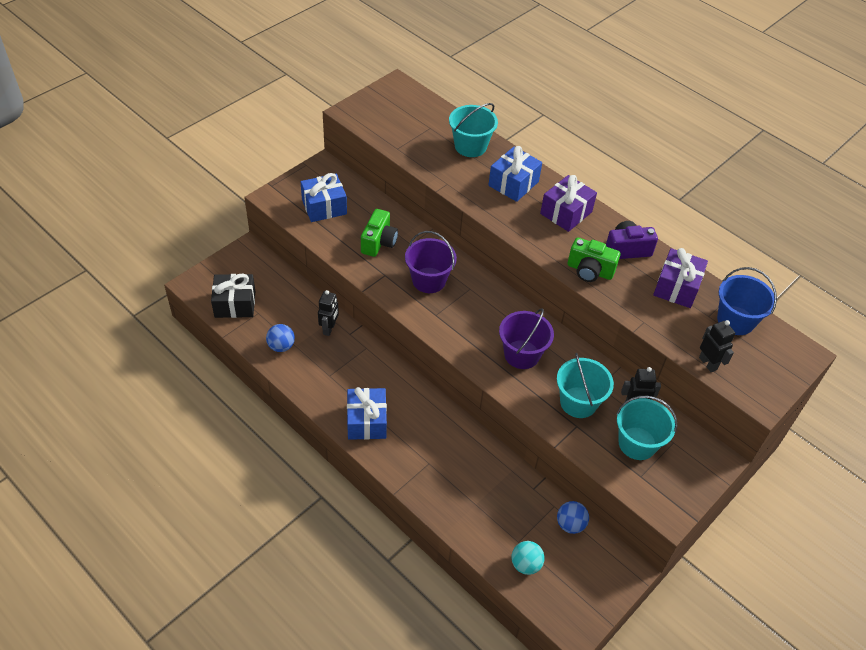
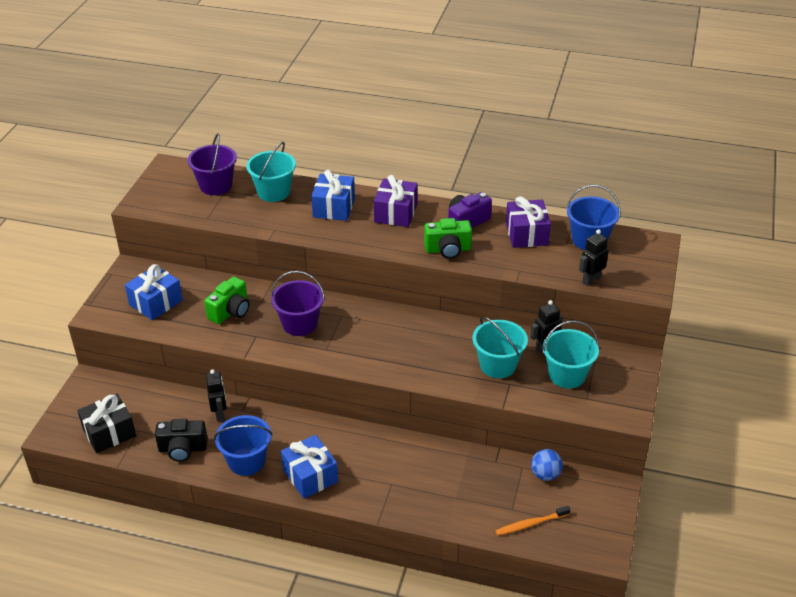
camera: 25 degrees left, 10 degrees down
(281, 346) = (183, 449): blue ball -> black camera
(324, 382) = (246, 461): none -> blue bucket
(379, 242) = (230, 311): green camera -> green camera turned 45 degrees clockwise
(521, 354) = (424, 349): purple bucket -> purple bucket (216, 185)
(525, 564) = (530, 524): turquoise ball -> orange toothbrush
(708, 363) = (591, 280): black robot -> black robot turned 75 degrees counterclockwise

########

Number of lines containing the word "bucket" in the material above: report this figure and nothing more.

2